**Aim of the exercise:**
Scan the entries below line by line and state how many lines contain the string "turquoise", giving only the number.

**Extracted data entries:**
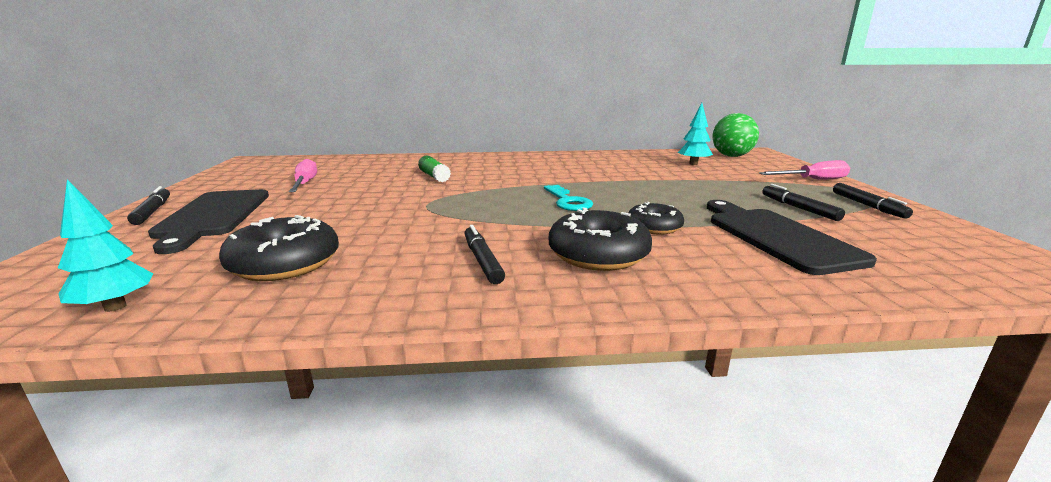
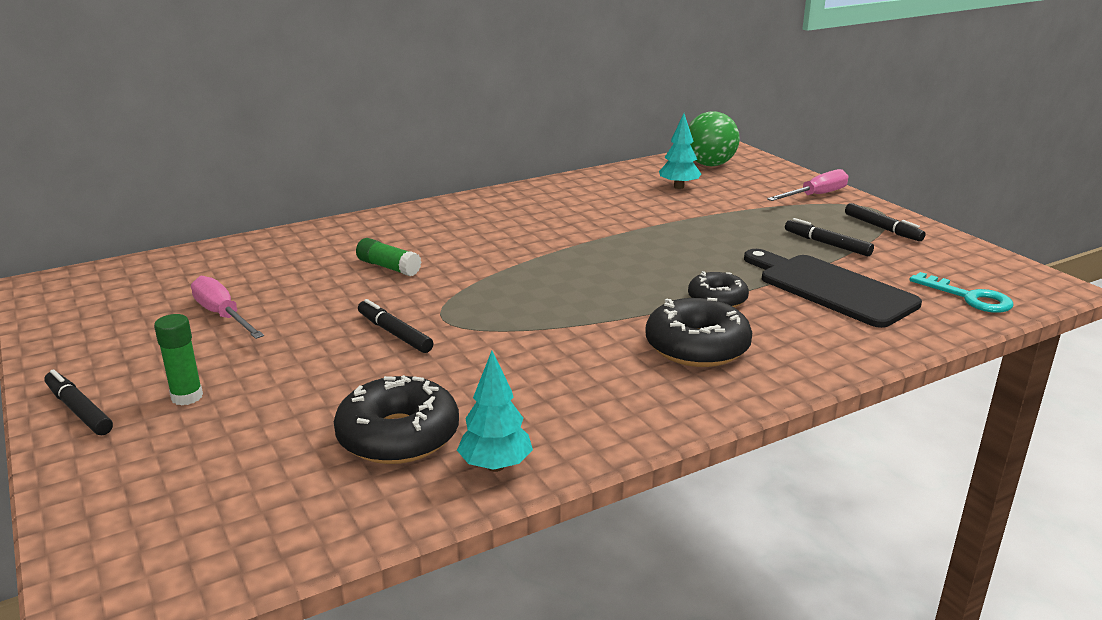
camera: 25 degrees left, 5 degrees up
(115, 307) = (299, 529): turquoise tree -> turquoise tree (495, 466)
(213, 216) = (187, 397): black cutting board -> green glue stick
(482, 260) = (598, 381): black marker -> black marker (394, 333)
(568, 201) = (598, 279): turquoise key -> turquoise key (969, 297)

**Solution:**
2